- **AIM OF THE EXERCISE**: For every line that contains the string "grey", pull that line out of the material below.

- **DATA EXCERPTS**:

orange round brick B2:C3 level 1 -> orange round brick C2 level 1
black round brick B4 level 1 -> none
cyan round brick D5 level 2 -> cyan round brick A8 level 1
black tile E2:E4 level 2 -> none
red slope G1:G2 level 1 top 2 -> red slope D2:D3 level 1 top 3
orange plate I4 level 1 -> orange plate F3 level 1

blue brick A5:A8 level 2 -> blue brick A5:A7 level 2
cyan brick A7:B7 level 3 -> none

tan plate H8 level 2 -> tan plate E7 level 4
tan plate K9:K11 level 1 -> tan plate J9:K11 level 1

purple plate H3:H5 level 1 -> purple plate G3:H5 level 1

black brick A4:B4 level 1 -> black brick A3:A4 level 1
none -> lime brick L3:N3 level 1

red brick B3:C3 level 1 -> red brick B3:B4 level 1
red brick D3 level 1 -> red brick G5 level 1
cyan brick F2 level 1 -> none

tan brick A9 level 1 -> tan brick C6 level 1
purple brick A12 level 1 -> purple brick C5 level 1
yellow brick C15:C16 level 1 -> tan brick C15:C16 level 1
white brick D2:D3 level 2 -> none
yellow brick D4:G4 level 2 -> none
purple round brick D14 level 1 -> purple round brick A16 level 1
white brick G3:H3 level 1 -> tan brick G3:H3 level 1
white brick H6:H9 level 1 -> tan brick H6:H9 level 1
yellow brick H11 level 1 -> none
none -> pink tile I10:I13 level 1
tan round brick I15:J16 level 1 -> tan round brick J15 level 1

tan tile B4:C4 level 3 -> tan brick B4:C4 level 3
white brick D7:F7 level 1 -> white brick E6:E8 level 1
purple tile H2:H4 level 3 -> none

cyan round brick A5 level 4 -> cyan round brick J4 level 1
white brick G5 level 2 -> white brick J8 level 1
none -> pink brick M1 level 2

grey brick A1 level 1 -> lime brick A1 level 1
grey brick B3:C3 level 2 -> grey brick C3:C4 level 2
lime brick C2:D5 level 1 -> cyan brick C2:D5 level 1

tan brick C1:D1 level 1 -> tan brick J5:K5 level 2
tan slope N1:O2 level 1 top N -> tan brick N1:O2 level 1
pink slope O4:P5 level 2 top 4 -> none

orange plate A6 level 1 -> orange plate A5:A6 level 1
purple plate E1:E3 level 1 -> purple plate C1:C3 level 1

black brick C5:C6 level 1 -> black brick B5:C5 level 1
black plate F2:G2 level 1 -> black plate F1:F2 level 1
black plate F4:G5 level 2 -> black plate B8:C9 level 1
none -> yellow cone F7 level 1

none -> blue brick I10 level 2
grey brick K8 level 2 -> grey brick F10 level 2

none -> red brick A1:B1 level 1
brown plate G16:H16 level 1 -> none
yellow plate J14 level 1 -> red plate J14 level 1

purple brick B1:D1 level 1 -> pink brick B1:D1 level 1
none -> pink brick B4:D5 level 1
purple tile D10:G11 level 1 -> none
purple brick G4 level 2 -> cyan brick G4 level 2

- **THE ANSWER**:
grey brick A1 level 1 -> lime brick A1 level 1
grey brick B3:C3 level 2 -> grey brick C3:C4 level 2
grey brick K8 level 2 -> grey brick F10 level 2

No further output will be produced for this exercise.